Data excerpts:
--- start ---

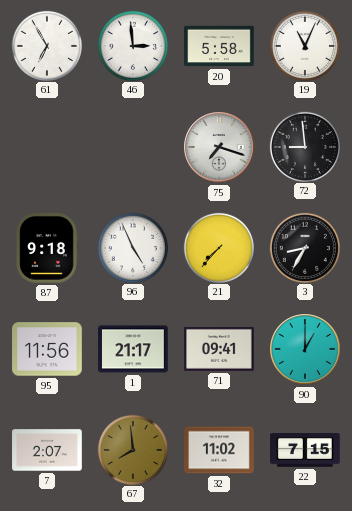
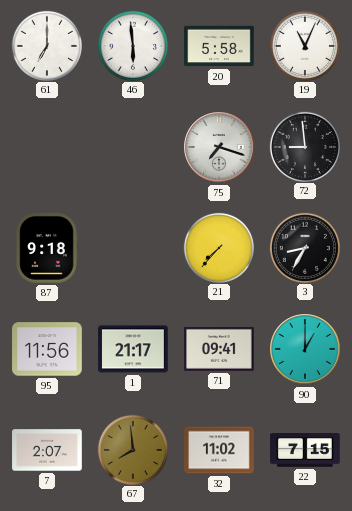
61: 6:55 -> 7:00
46: 2:59 -> 5:59
96: 4:56 -> none
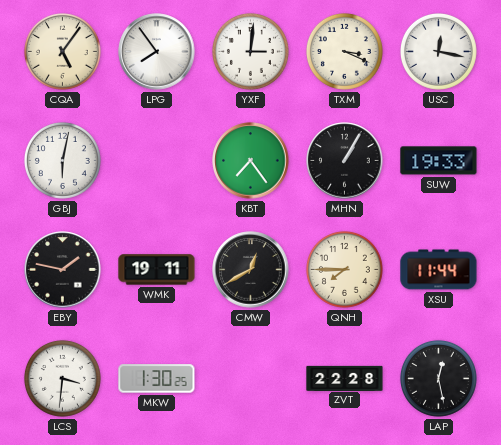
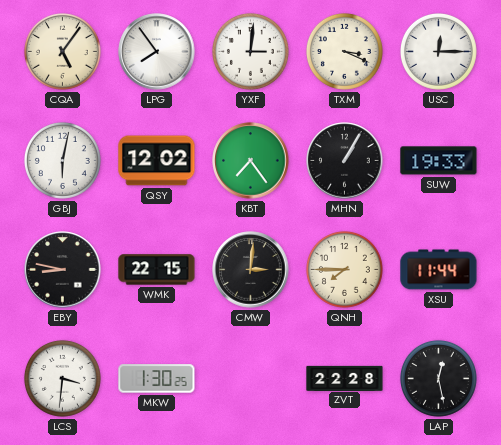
USC: 12:17 -> 12:15
QSY: none -> 12:02
EBY: 1:47 -> 8:47
WMK: 19:11 -> 22:15
CMW: 12:40 -> 3:01
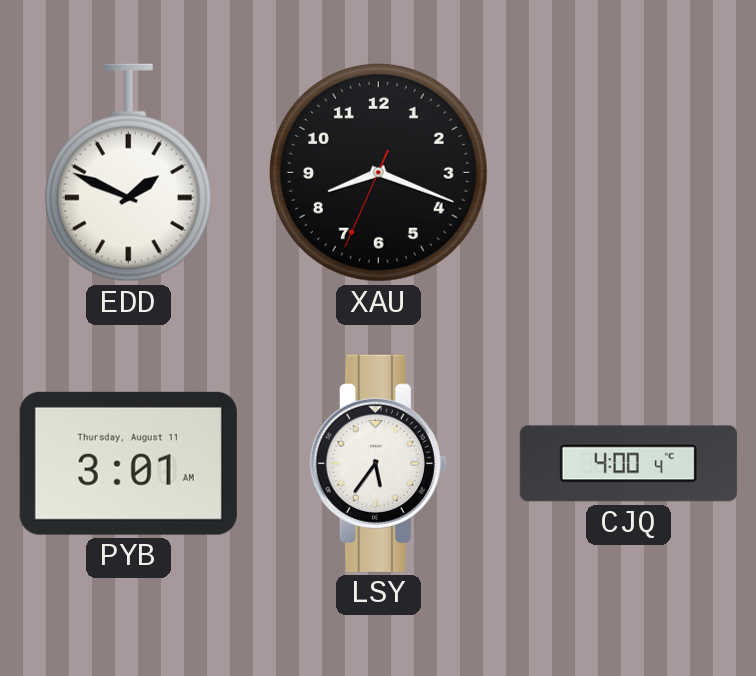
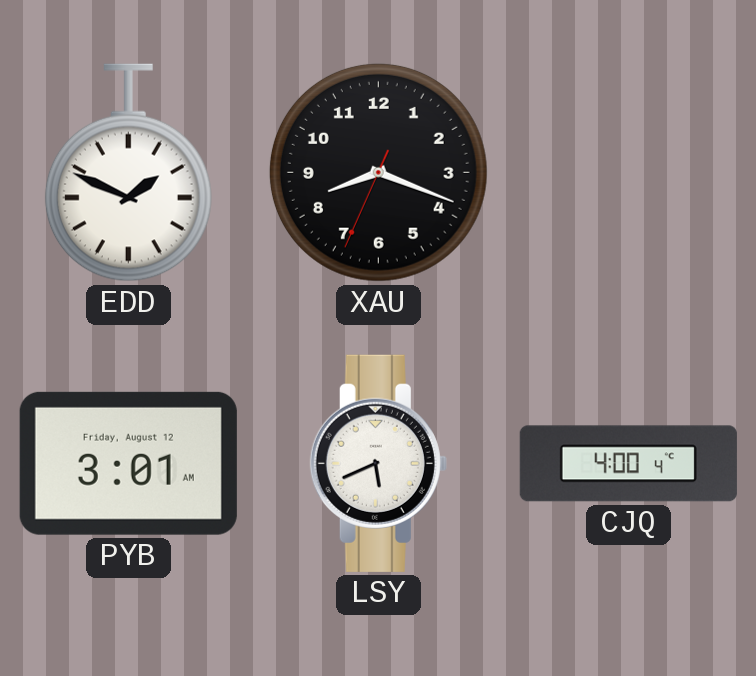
PYB date: Thursday, August 11 -> Friday, August 12
LSY: 5:36 -> 5:41
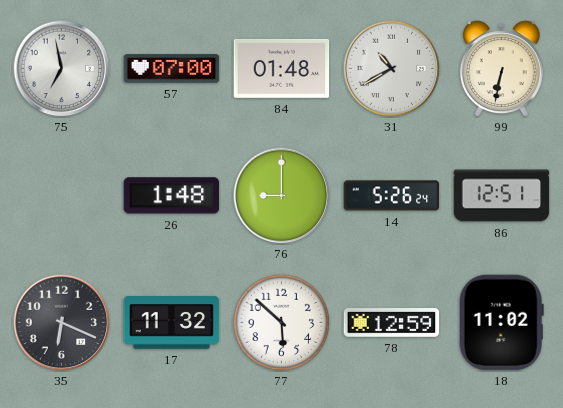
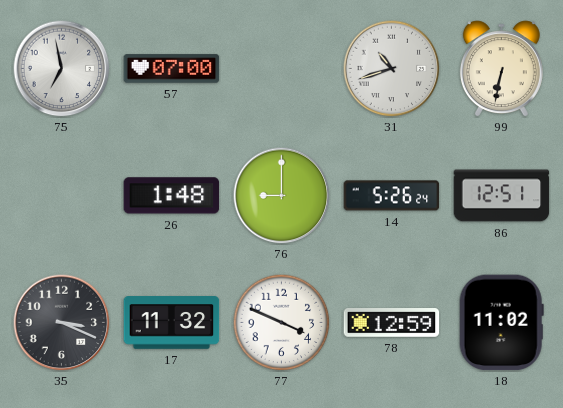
84: 01:48 -> none
31: 10:40 -> 10:42
35: 6:19 -> 3:19
77: 5:52 -> 3:49
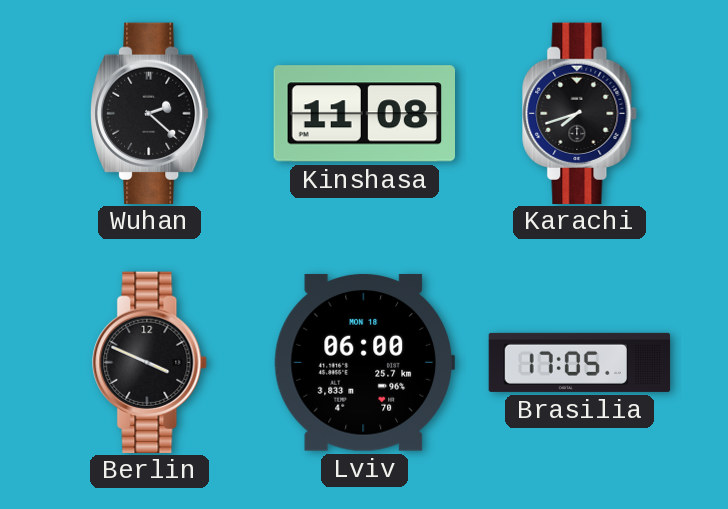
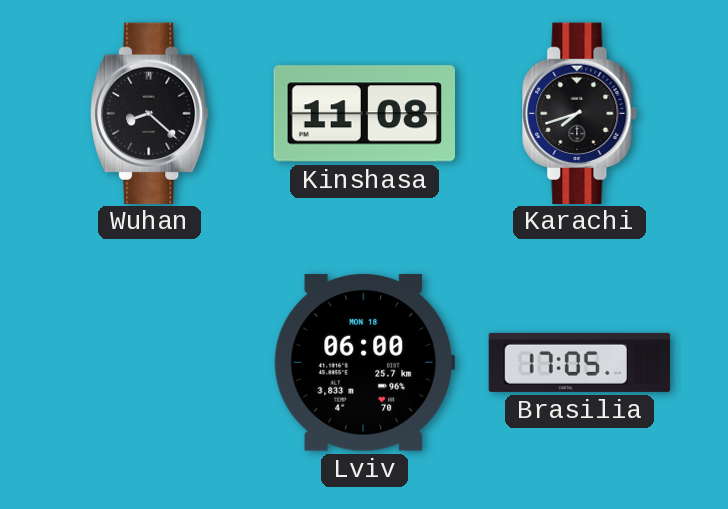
Wuhan: 2:22 -> 8:22
Berlin: 3:49 -> none
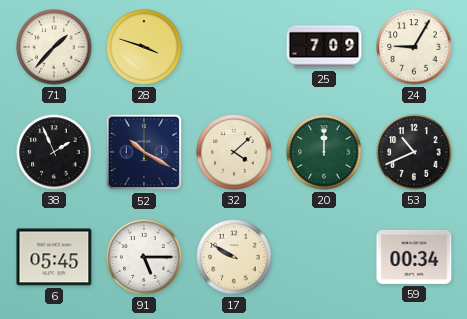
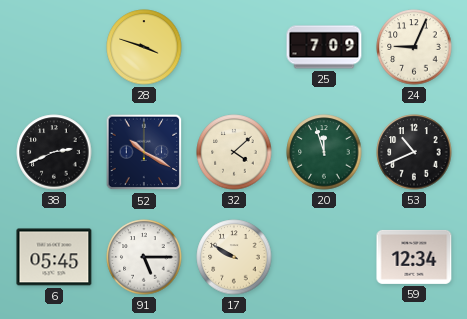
71: 1:37 -> none
24: 9:05 -> 9:04
38: 1:56 -> 2:41
20: 12:00 -> 11:57
59: 00:34 -> 12:34
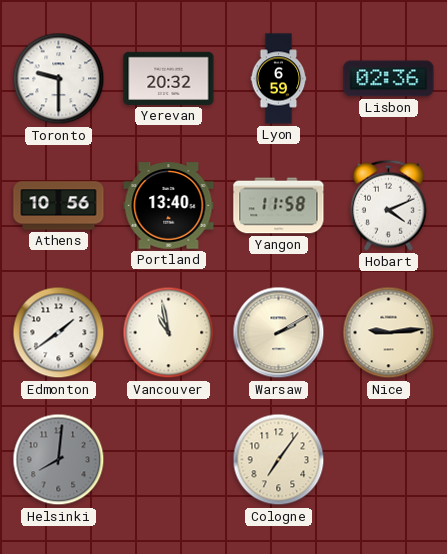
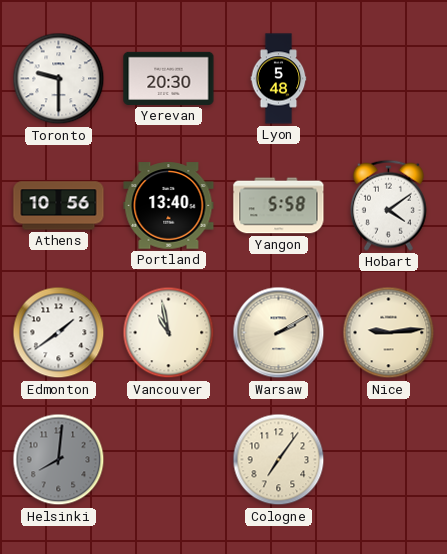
Yerevan: 20:32 -> 20:30
Lyon: 6:59 -> 5:48
Lisbon: 02:36 -> none
Yangon: 11:58 -> 5:58
Hobart: 4:11 -> 4:09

--- end ---

SET PROBLEM: Print the lines of the material starting with the line that contains "Wuhan: 2:22 -> 8:22" and going on through the end of the material. Leave the pictures out of your answer.

REPLY TO THE EXERCISE:
Wuhan: 2:22 -> 8:22
Berlin: 3:49 -> none
71: 1:37 -> none
24: 9:05 -> 9:04
38: 1:56 -> 2:41
20: 12:00 -> 11:57
59: 00:34 -> 12:34
Yerevan: 20:32 -> 20:30
Lyon: 6:59 -> 5:48
Lisbon: 02:36 -> none
Yangon: 11:58 -> 5:58
Hobart: 4:11 -> 4:09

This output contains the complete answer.